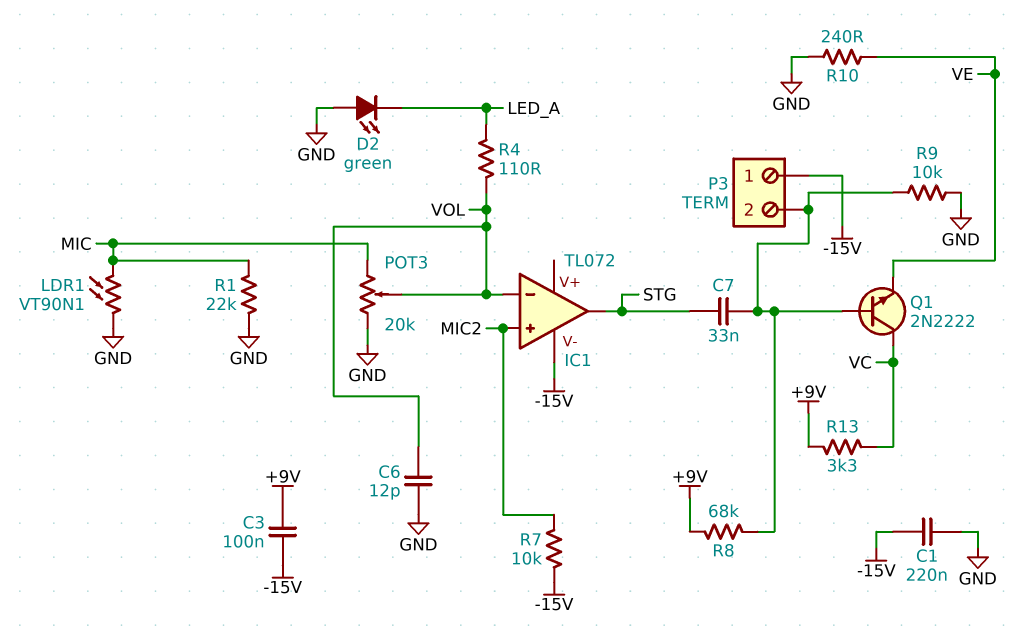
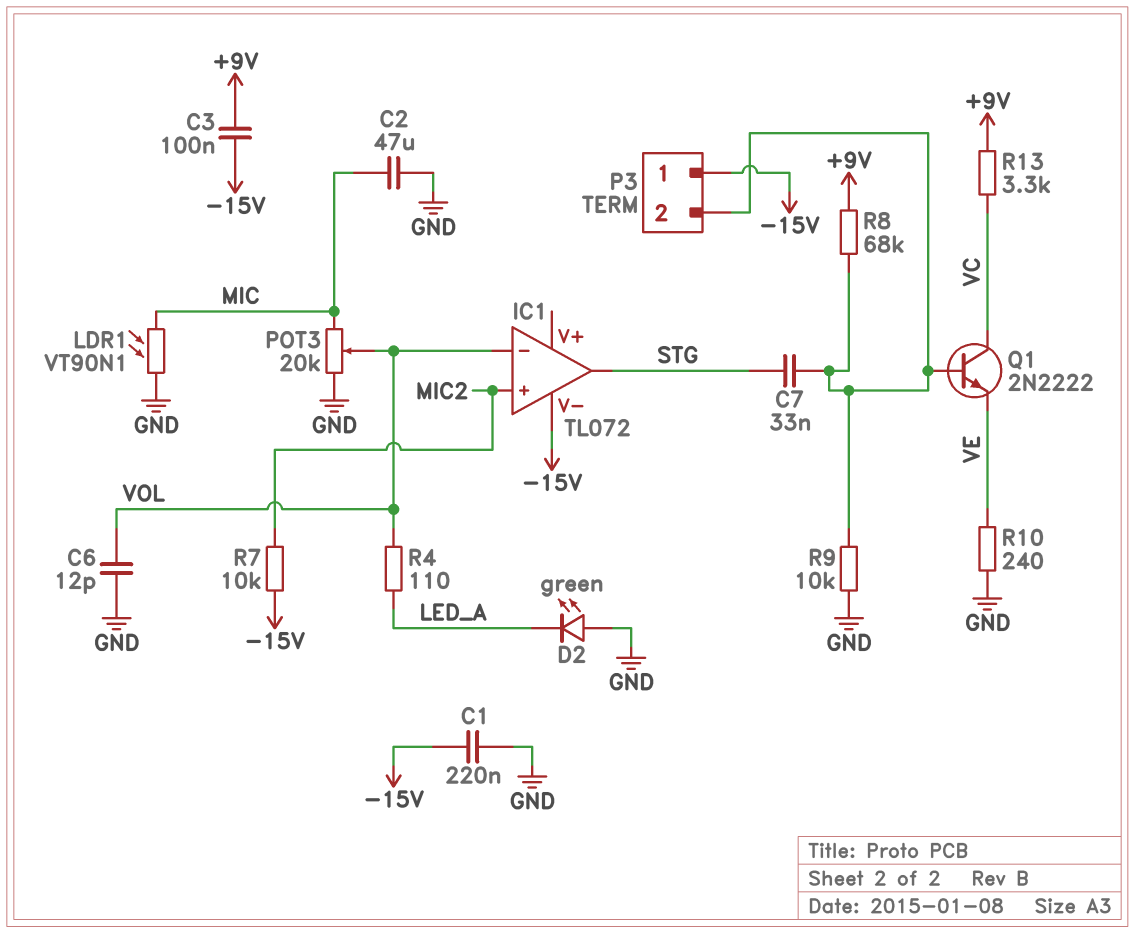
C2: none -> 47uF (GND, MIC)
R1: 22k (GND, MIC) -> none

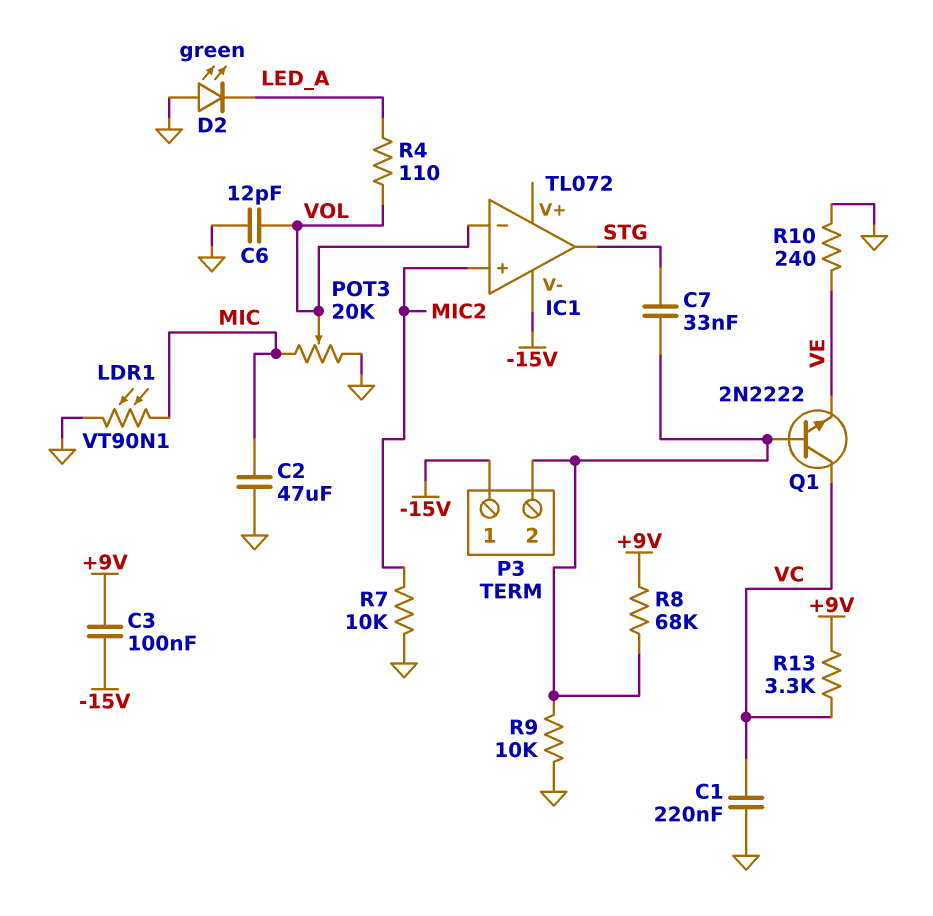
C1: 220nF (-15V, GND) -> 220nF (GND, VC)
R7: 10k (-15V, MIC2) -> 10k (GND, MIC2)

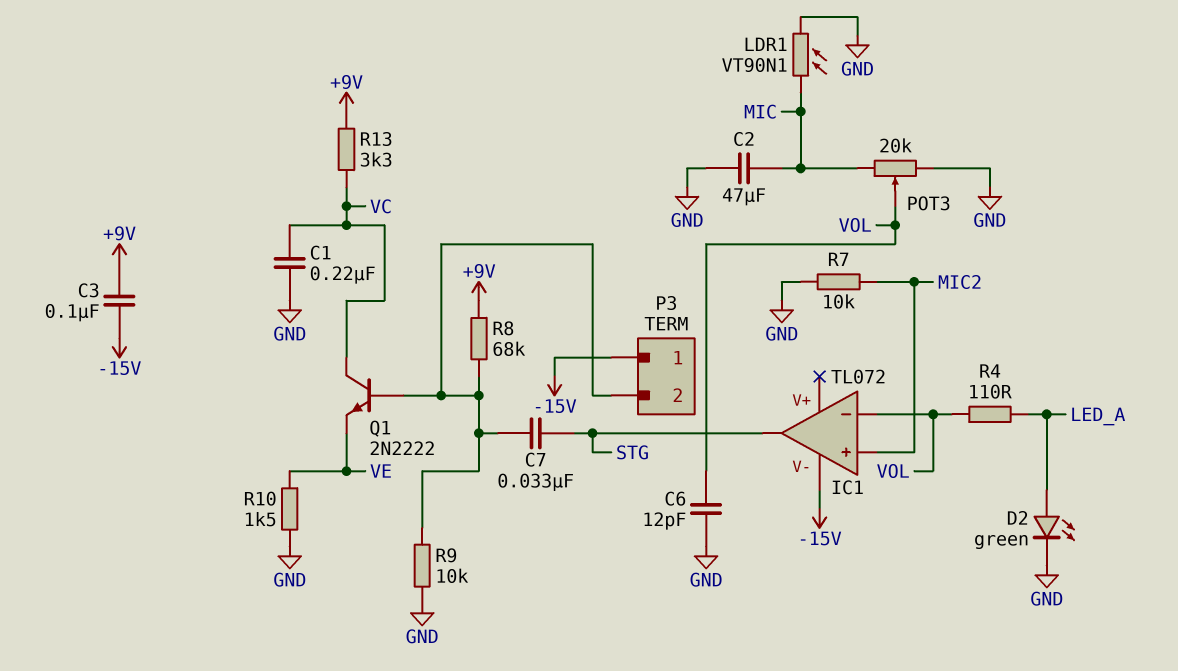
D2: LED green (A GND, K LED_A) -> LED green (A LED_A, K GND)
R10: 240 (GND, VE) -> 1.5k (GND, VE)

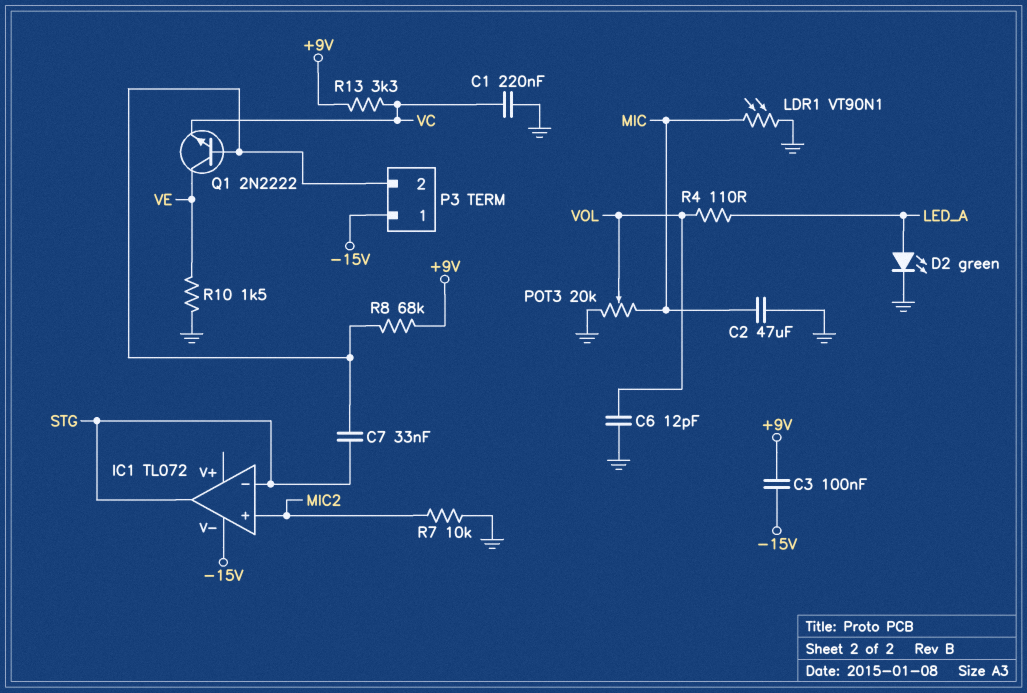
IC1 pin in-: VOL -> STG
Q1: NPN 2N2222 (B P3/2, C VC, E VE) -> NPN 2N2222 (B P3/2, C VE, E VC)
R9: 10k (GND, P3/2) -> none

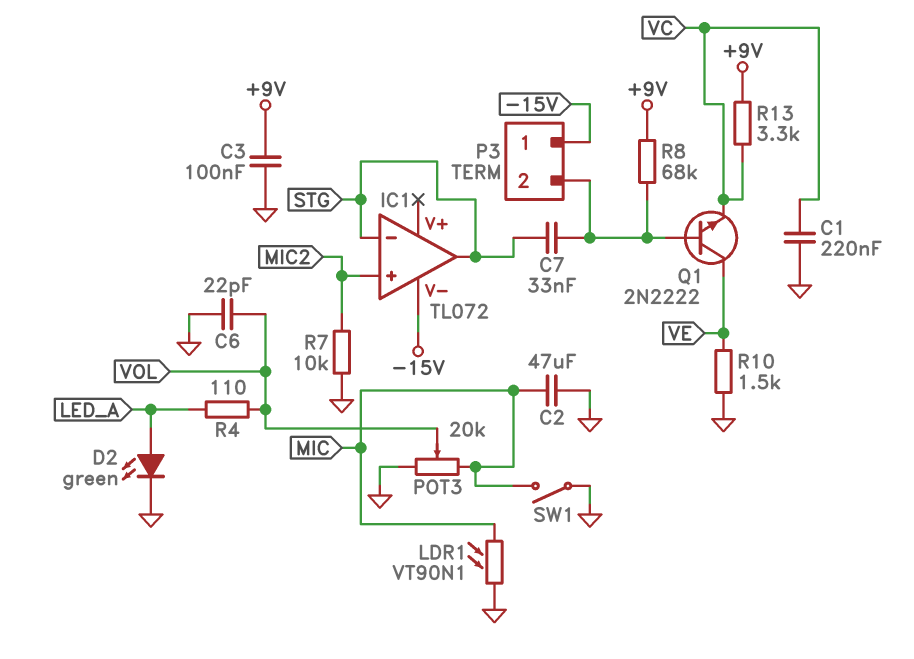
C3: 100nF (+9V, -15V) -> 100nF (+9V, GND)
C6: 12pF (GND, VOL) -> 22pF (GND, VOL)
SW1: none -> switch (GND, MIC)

Requirement ▸
Transcribe the whole listing exactly but exclude images.

Exercise solution ▸
C2: none -> 47uF (GND, MIC)
R1: 22k (GND, MIC) -> none

C1: 220nF (-15V, GND) -> 220nF (GND, VC)
R7: 10k (-15V, MIC2) -> 10k (GND, MIC2)

D2: LED green (A GND, K LED_A) -> LED green (A LED_A, K GND)
R10: 240 (GND, VE) -> 1.5k (GND, VE)

IC1 pin in-: VOL -> STG
Q1: NPN 2N2222 (B P3/2, C VC, E VE) -> NPN 2N2222 (B P3/2, C VE, E VC)
R9: 10k (GND, P3/2) -> none

C3: 100nF (+9V, -15V) -> 100nF (+9V, GND)
C6: 12pF (GND, VOL) -> 22pF (GND, VOL)
SW1: none -> switch (GND, MIC)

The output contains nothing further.